Using the listing below, determine the count of lines with the word "BASE" and reply only with it.

* * * * * * *

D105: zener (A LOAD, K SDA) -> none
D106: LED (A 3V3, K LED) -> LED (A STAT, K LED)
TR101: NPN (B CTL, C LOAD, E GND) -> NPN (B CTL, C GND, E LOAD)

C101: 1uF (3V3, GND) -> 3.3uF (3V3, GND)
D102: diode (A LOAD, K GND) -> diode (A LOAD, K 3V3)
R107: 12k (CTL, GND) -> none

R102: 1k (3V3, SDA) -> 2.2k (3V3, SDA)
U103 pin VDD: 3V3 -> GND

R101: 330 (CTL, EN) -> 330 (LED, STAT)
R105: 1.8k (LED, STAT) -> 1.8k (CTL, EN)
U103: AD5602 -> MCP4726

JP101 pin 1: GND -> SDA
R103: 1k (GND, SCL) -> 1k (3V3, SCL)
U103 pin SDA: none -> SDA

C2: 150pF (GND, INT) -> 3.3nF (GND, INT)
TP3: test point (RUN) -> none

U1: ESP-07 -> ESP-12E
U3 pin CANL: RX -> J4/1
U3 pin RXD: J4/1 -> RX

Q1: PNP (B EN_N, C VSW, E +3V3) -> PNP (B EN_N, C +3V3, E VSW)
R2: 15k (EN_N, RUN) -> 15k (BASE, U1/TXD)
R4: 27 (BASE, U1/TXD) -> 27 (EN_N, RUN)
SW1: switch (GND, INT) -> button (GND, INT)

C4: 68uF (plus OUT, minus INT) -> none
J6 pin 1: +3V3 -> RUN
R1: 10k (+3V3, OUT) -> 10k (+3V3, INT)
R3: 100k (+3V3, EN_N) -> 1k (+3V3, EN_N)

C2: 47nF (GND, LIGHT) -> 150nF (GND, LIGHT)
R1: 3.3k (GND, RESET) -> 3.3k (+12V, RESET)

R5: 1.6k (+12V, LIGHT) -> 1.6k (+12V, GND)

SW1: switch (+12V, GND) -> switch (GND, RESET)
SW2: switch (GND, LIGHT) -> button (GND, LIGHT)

* * * * * * *

# [Solution for this problem]
2